(DATA begins)

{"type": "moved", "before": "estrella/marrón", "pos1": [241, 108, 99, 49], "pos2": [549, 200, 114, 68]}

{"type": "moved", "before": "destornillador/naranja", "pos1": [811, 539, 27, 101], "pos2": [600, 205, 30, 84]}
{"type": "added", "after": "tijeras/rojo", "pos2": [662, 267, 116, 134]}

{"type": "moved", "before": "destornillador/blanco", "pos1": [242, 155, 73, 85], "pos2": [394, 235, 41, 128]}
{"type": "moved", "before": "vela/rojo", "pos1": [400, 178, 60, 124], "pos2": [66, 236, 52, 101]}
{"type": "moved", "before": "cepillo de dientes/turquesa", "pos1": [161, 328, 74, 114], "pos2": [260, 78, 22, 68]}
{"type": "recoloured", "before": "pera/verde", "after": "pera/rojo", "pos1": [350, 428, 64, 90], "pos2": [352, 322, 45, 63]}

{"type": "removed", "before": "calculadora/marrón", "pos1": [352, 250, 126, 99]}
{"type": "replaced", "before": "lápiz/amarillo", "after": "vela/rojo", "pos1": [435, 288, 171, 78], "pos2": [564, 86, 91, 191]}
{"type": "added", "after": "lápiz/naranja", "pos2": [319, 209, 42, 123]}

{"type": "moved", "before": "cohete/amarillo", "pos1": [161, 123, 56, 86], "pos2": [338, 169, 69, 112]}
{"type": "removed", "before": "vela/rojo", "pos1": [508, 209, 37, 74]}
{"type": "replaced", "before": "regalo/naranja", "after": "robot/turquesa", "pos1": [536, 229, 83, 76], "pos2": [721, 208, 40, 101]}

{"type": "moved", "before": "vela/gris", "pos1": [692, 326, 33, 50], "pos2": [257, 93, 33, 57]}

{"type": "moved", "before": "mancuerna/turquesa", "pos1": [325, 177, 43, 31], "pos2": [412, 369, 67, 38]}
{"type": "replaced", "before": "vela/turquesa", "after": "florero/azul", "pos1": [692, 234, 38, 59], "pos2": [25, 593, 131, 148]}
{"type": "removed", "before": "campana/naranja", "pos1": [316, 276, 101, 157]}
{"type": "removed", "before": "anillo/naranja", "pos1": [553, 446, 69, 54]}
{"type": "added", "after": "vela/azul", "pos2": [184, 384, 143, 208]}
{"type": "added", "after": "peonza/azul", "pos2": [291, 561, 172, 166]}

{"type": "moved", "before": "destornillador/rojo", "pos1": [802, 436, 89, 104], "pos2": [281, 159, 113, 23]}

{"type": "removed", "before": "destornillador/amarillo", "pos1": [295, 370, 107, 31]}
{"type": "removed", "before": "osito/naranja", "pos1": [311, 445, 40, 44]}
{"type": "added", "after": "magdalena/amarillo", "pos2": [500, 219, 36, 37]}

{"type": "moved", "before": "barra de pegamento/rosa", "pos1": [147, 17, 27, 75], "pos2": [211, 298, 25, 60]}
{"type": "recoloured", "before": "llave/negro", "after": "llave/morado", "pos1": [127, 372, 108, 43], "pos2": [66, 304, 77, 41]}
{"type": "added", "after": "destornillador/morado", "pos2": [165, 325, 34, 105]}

(DATA ends)

◆ AIM OF THE TASK
Every line of the entries above that includes "amarillo" should be copied.

◆ RESULT OF THE EXERCISE
{"type": "replaced", "before": "lápiz/amarillo", "after": "vela/rojo", "pos1": [435, 288, 171, 78], "pos2": [564, 86, 91, 191]}
{"type": "moved", "before": "cohete/amarillo", "pos1": [161, 123, 56, 86], "pos2": [338, 169, 69, 112]}
{"type": "removed", "before": "destornillador/amarillo", "pos1": [295, 370, 107, 31]}
{"type": "added", "after": "magdalena/amarillo", "pos2": [500, 219, 36, 37]}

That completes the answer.